* **Stored items from a collection**
=====

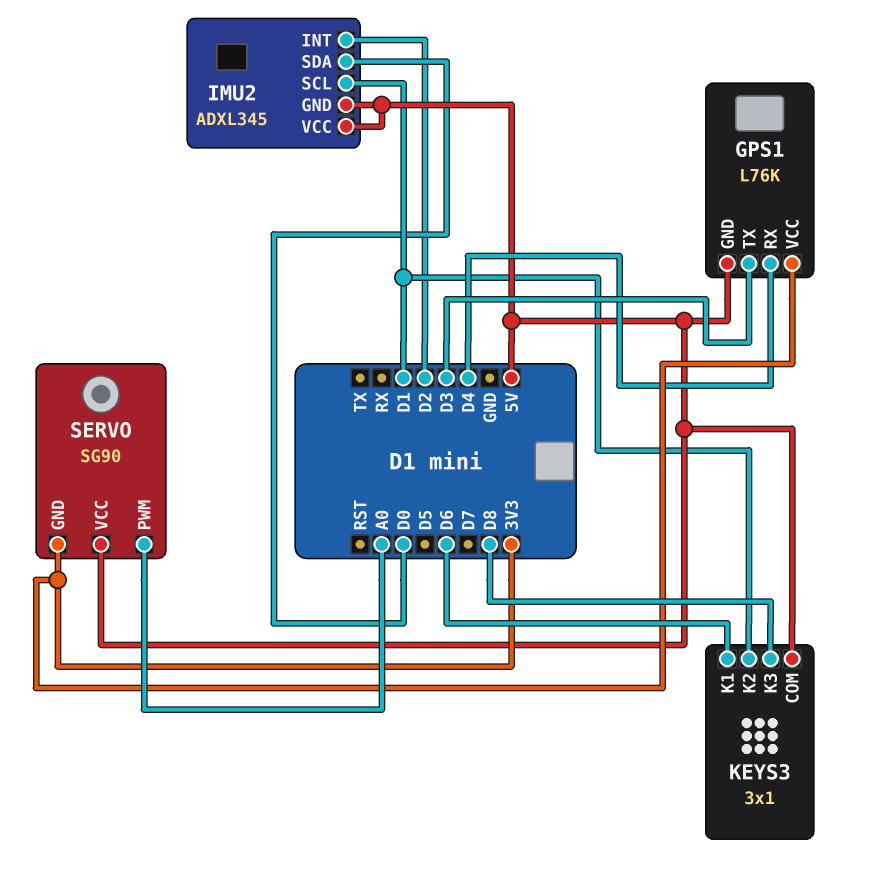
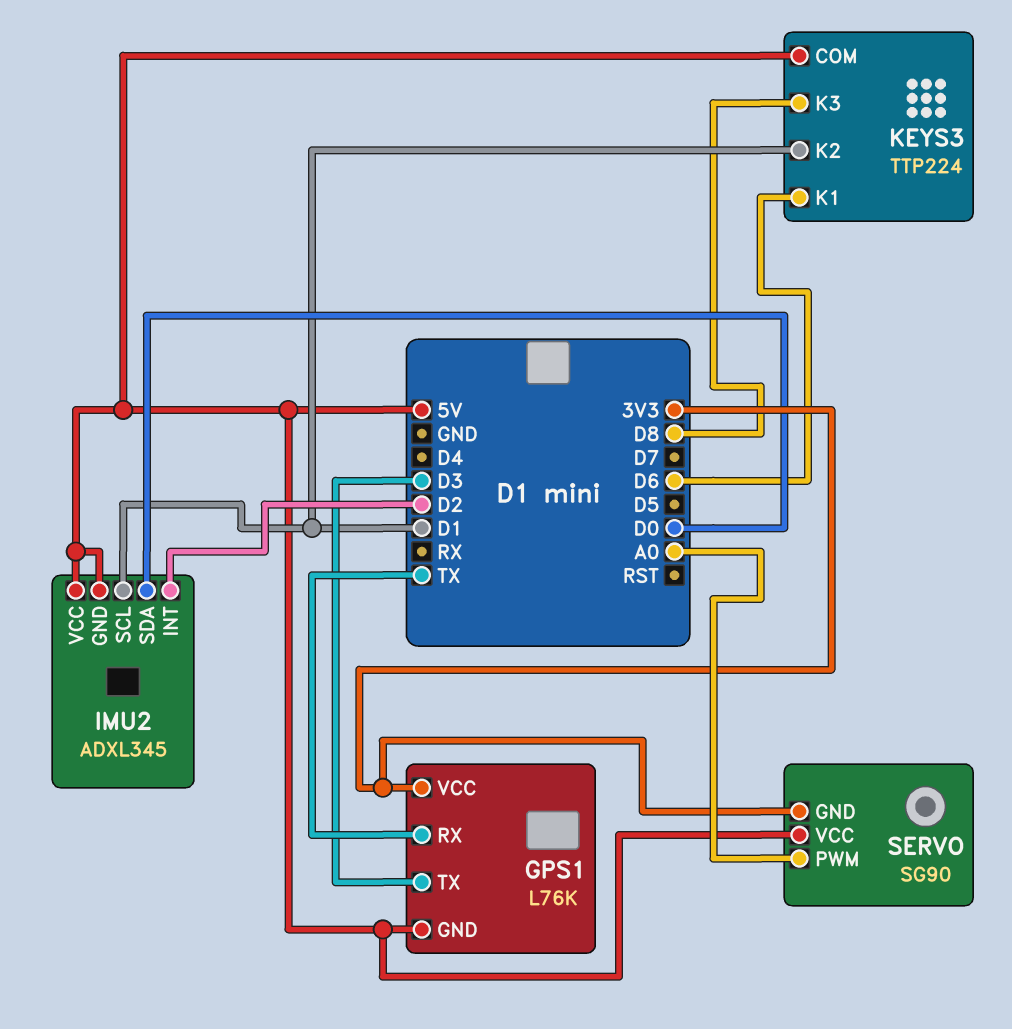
GPS1 pin RX: D4 -> TX
KEYS3: 3x1 -> TTP224

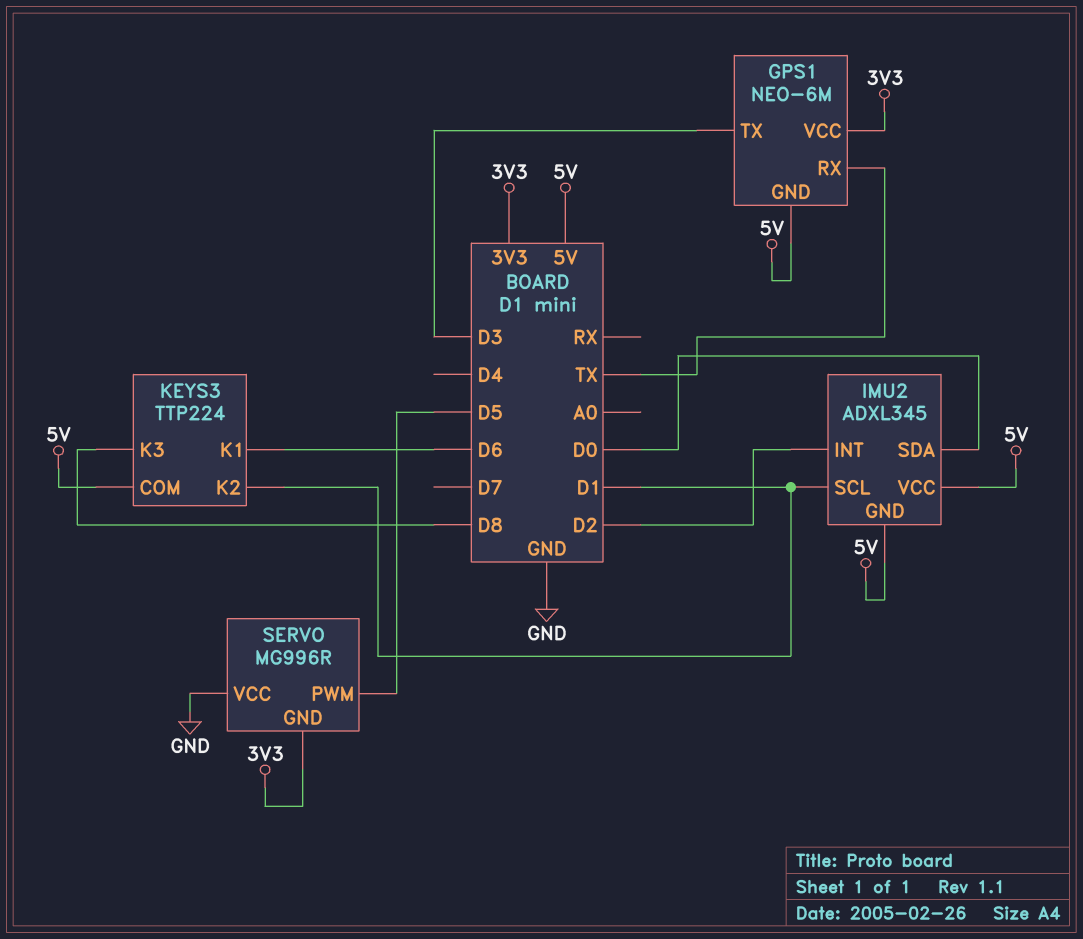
GPS1: L76K -> NEO-6M
SERVO: SG90 -> MG996R
SERVO pin PWM: A0 -> D5
SERVO pin VCC: 5V -> GND

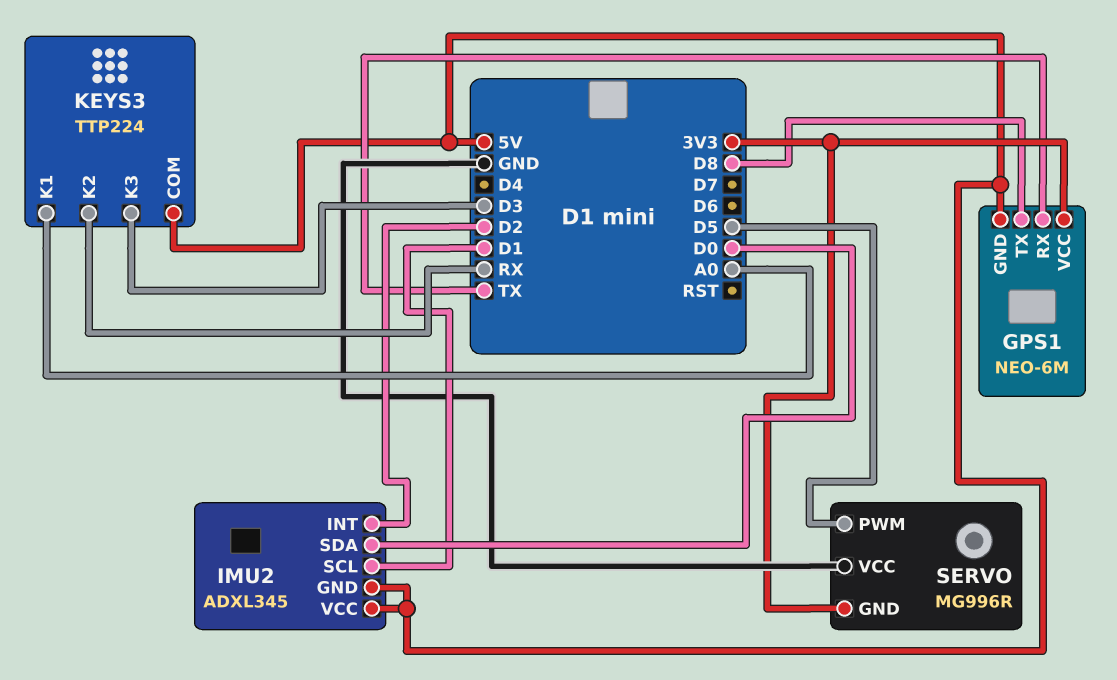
GPS1 pin TX: D3 -> D8
KEYS3 pin K1: D6 -> A0
KEYS3 pin K2: D1 -> RX
KEYS3 pin K3: D8 -> D3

=====

* **What is being asked**
Each line from the line containing "KEYS3: 3x1 -> TTP224" through the final line of the data above must be retyped exactly; nothing else, and no pictures, may appear.

* **Result for this task**
KEYS3: 3x1 -> TTP224

GPS1: L76K -> NEO-6M
SERVO: SG90 -> MG996R
SERVO pin PWM: A0 -> D5
SERVO pin VCC: 5V -> GND

GPS1 pin TX: D3 -> D8
KEYS3 pin K1: D6 -> A0
KEYS3 pin K2: D1 -> RX
KEYS3 pin K3: D8 -> D3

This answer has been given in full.